Exercise prompt: Retype the entries below exactly, but begin at the line containing "red cutting board: [65,527,197,592]" and end at the last line.

********

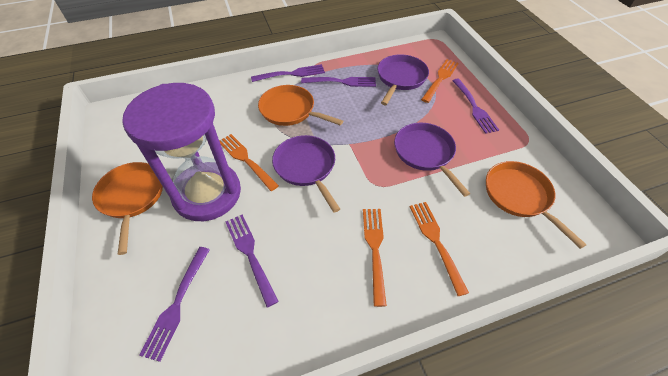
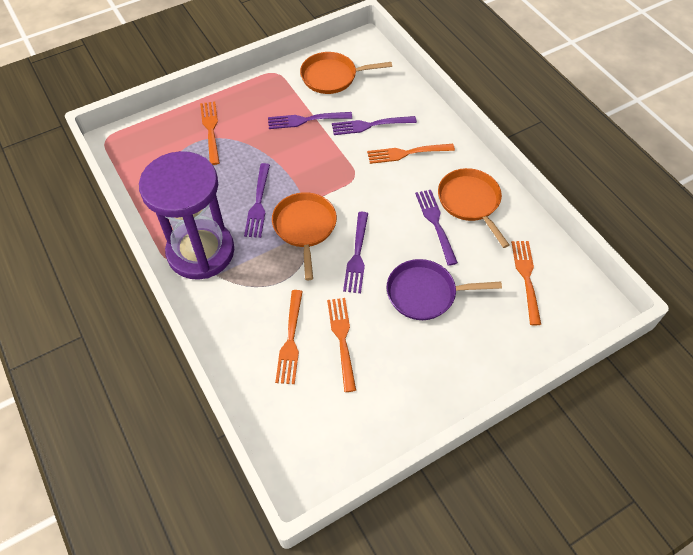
orange fork: [219,134,279,191] [363,209,387,307] [410,202,469,296] [421,59,459,103] = 4 -> [200,102,220,165] [275,290,303,384] [327,298,356,392] [367,144,455,164] [511,241,541,325] = 5
purple pan: [272,135,340,213] [377,54,429,105] [394,123,470,197] = 3 -> [387,259,502,320] = 1

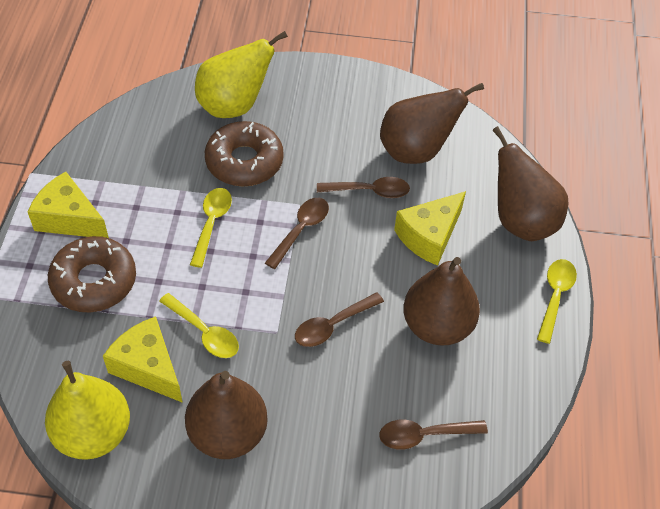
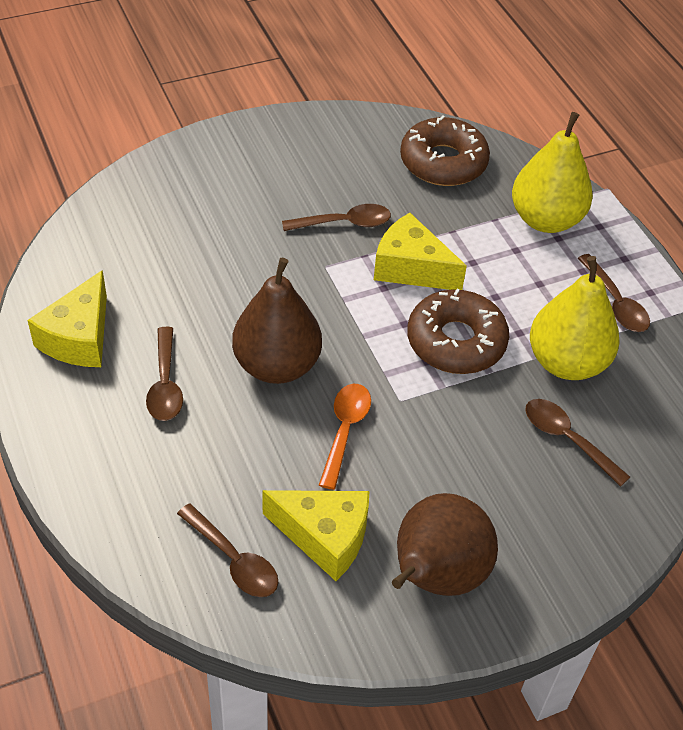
brown pear: [185,371,268,459] [380,83,484,164] [403,257,480,345] [492,126,568,241] = 4 -> [232,258,322,384] [392,493,498,596] = 2
brown spoon: [265,198,329,269] [295,292,384,347] [317,177,410,198] [379,420,488,450] = 4 -> [146,327,183,421] [177,503,279,597] [282,204,391,231] [525,399,630,487] [578,254,650,332] = 5
orange spoon: none = 0 -> [319,384,371,490] = 1
yellow spoon: [159,293,239,358] [190,188,232,268] [537,259,577,344] = 3 -> none = 0

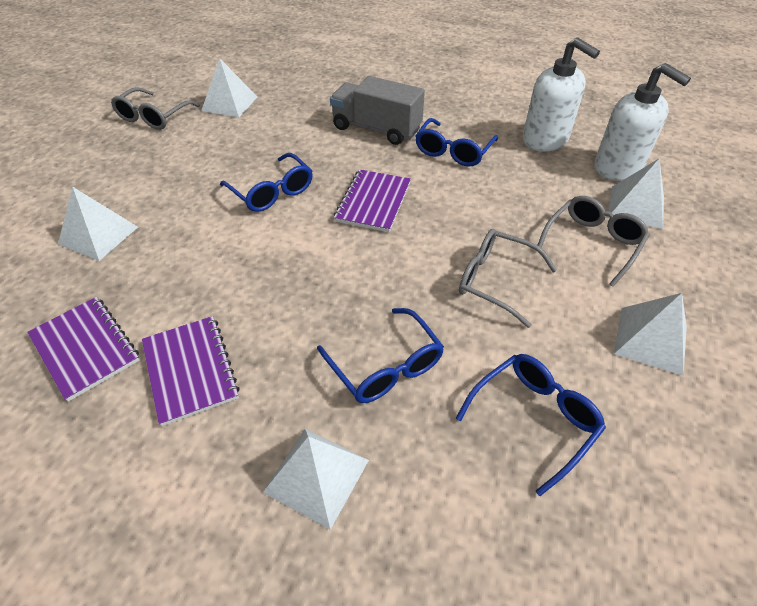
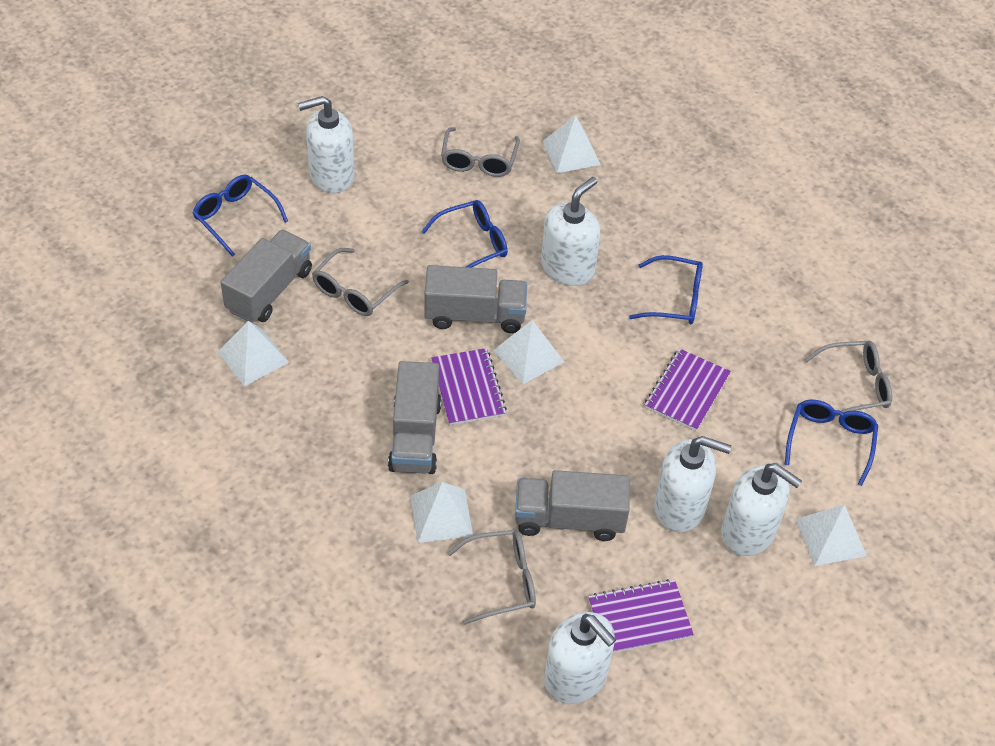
grey glasses: [111,88,200,130] [459,229,557,328] [538,196,649,287] = 3 -> [312,248,409,316] [441,127,520,177] [448,530,536,625] [804,341,892,416] = 4
grey truck: [330,76,425,145] = 1 -> [221,230,312,323] [388,361,442,474] [424,265,527,333] [515,470,630,541] = 4
white soap dispenser: [523,37,600,151] [594,63,691,181] = 2 -> [298,96,355,193] [541,177,600,286] [544,612,616,704] [654,436,731,532] [721,463,802,556] = 5

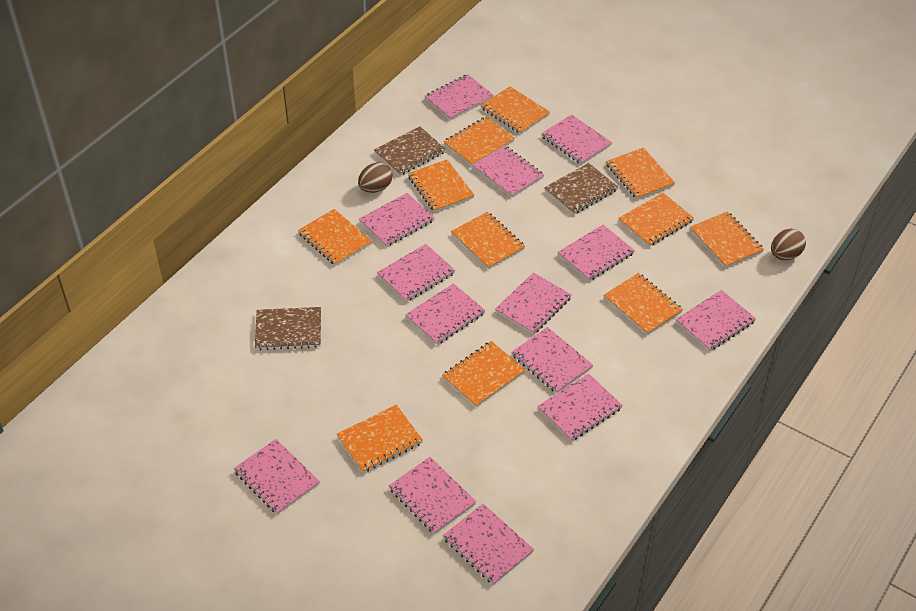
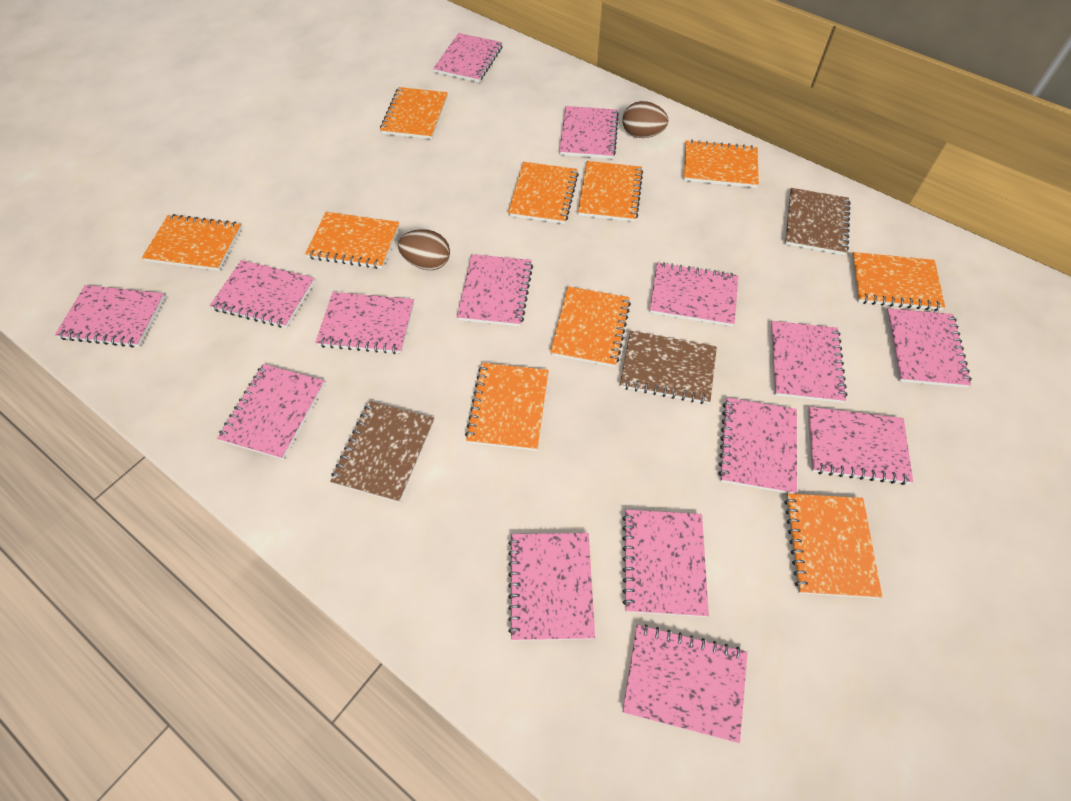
orange notebook: [298,209,372,266] [337,405,423,473] [408,160,474,212] [442,341,525,407] [443,117,515,166] [451,212,525,269] [481,86,550,134] [604,273,683,335] [606,148,675,199] [619,193,694,246] [690,211,764,268] = 11 -> [142,214,242,271] [305,212,399,269] [380,87,448,139] [465,363,549,451] [508,162,579,224] [550,286,631,367] [578,161,643,222] [684,140,759,188] [784,493,882,598] [851,252,945,311] = 10
pink notebook: [234,439,320,515] [359,193,435,247] [377,244,455,302] [389,457,476,534] [405,283,486,345] [425,74,494,120] [443,504,534,585] [472,145,544,198] [495,272,572,335] [512,327,593,393] [537,373,623,441] [541,114,612,165] [558,225,635,281] [675,290,756,351] = 14 -> [55,285,165,348] [210,260,315,328] [217,364,325,460] [315,292,414,354] [433,33,503,82] [457,254,533,327] [508,533,595,641] [559,106,619,159] [622,510,709,617] [622,624,748,743] [649,262,738,327] [718,398,797,494] [771,321,847,403] [808,407,913,485] [886,308,972,388] = 15

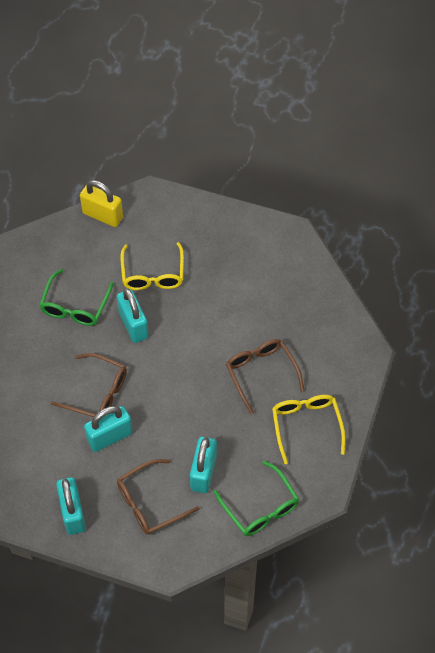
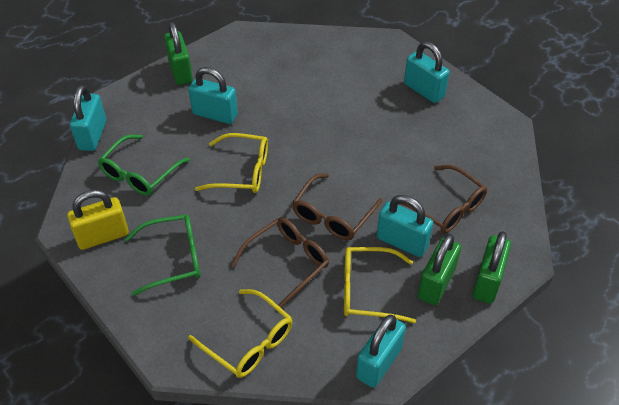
green padlock: none = 0 -> [164,22,193,85] [418,234,461,305] [472,231,511,304] = 3
turquoise padlock: [56,477,86,535] [84,406,133,452] [117,288,149,343] [190,437,217,493] = 4 -> [70,85,106,151] [188,67,238,124] [356,315,406,388] [377,195,433,257] [404,42,450,103] = 5
yellow glasses: [120,242,184,290] [272,395,345,464] = 2 -> [188,289,292,378] [195,133,268,193] [344,247,416,323] = 3

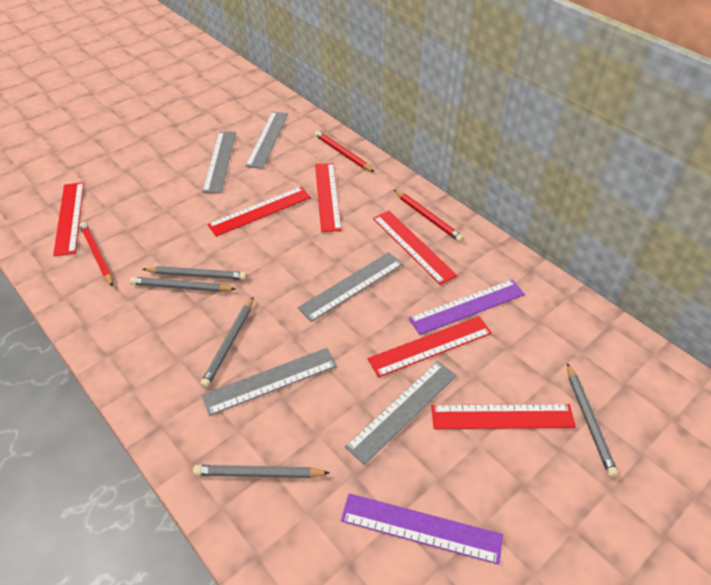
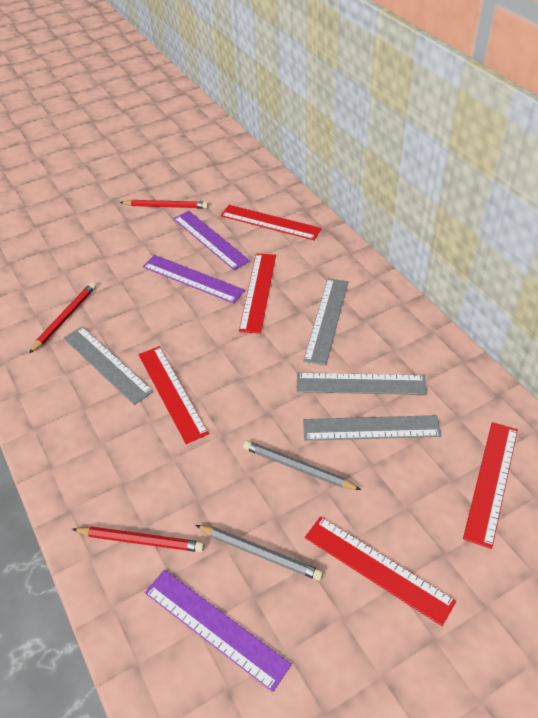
grey pencil: [130,277,236,292] [143,266,247,280] [193,465,329,478] [200,297,254,388] [567,363,618,477] = 5 -> [196,525,323,581] [243,441,361,490] = 2
grey ruler: [202,132,236,193] [202,348,337,416] [245,112,288,169] [298,252,403,322] [345,361,457,465] = 5 -> [64,327,153,405] [296,373,427,395] [303,278,348,366] [303,415,442,441] = 4
purple ruler: [341,493,503,565] [409,279,525,335] = 2 -> [143,255,245,304] [145,570,292,692] [174,211,250,270] = 3
red ruler: [53,182,84,256] [207,187,311,237] [315,163,342,232] [368,316,492,378] [373,211,457,285] [431,404,576,429] = 6 -> [139,346,209,444] [220,205,322,240] [239,253,276,334] [305,516,456,626] [463,422,518,549] = 5

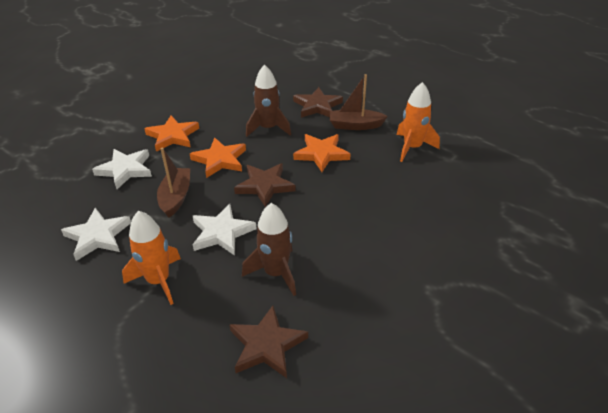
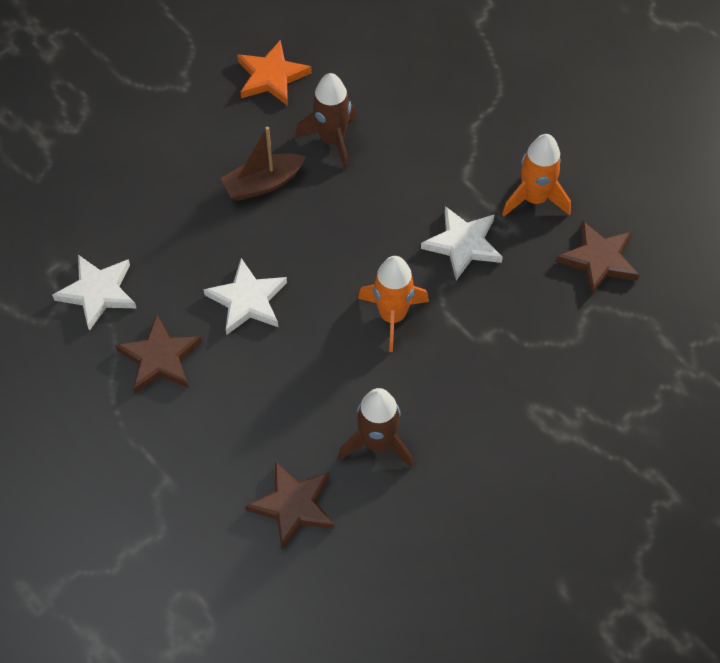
brown boat: [157,147,190,218] [330,74,388,130] = 2 -> [221,127,306,201] = 1
orange star: [144,115,199,152] [190,138,246,178] [293,134,351,172] = 3 -> [237,40,312,106] = 1

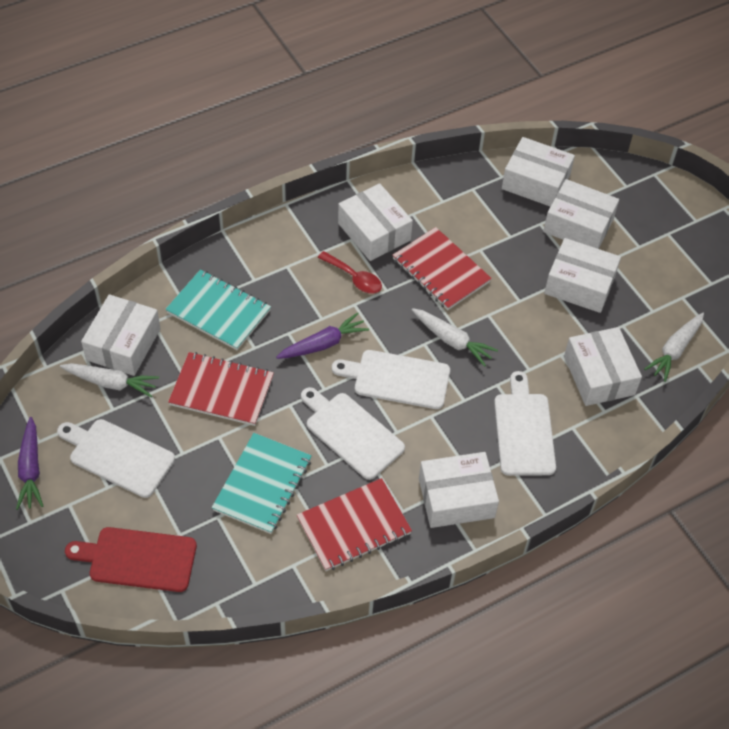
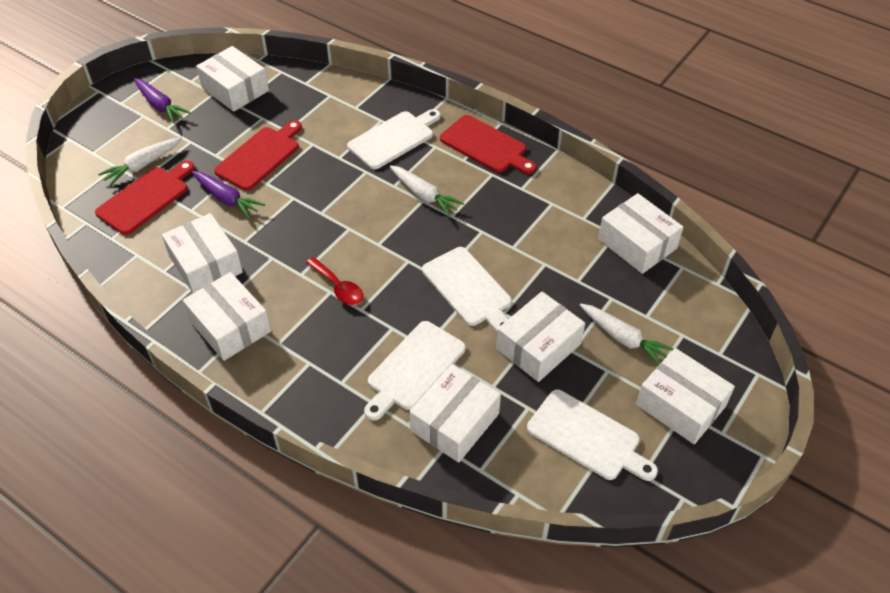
red cutting board: [65,527,197,592] = 1 -> [95,161,195,235] [214,120,302,191] [440,115,536,174] = 3
red notebook: [168,352,274,426] [297,478,412,571] [393,227,492,310] = 3 -> none = 0
turquoise notebook: [165,269,271,350] [212,433,312,534] = 2 -> none = 0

********

Your solution:
red cutting board: [65,527,197,592] = 1 -> [95,161,195,235] [214,120,302,191] [440,115,536,174] = 3
red notebook: [168,352,274,426] [297,478,412,571] [393,227,492,310] = 3 -> none = 0
turquoise notebook: [165,269,271,350] [212,433,312,534] = 2 -> none = 0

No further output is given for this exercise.